_RECORDS SUPPLIED_.
---

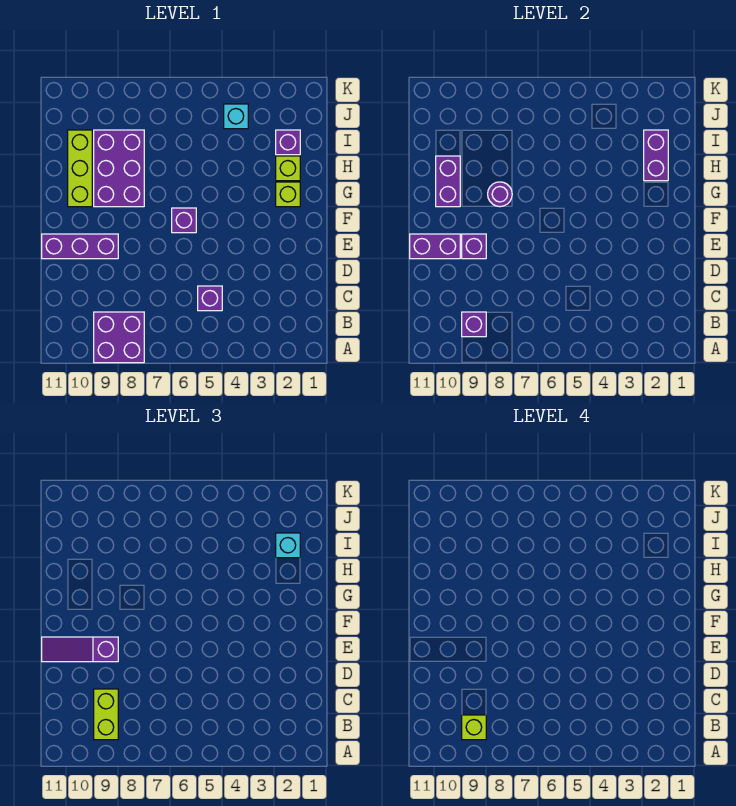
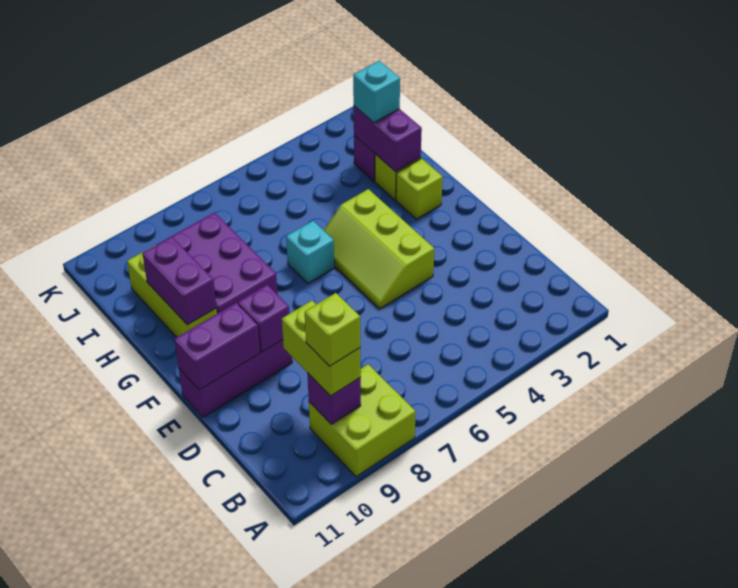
purple brick A8:B9 level 1 -> lime brick A8:B9 level 1
purple brick C5 level 1 -> none
none -> lime slope E4:G5 level 1 top 4
purple slope E9:E11 level 3 top 9 -> none
purple brick F6 level 1 -> none
purple round brick G8 level 2 -> none
cyan brick J4 level 1 -> cyan brick G6 level 1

---

_REQUIREMENT_. When the word "lime" shows up in a line of the entries, report that line.

_ANSWER TO THIS TASK_.
purple brick A8:B9 level 1 -> lime brick A8:B9 level 1
none -> lime slope E4:G5 level 1 top 4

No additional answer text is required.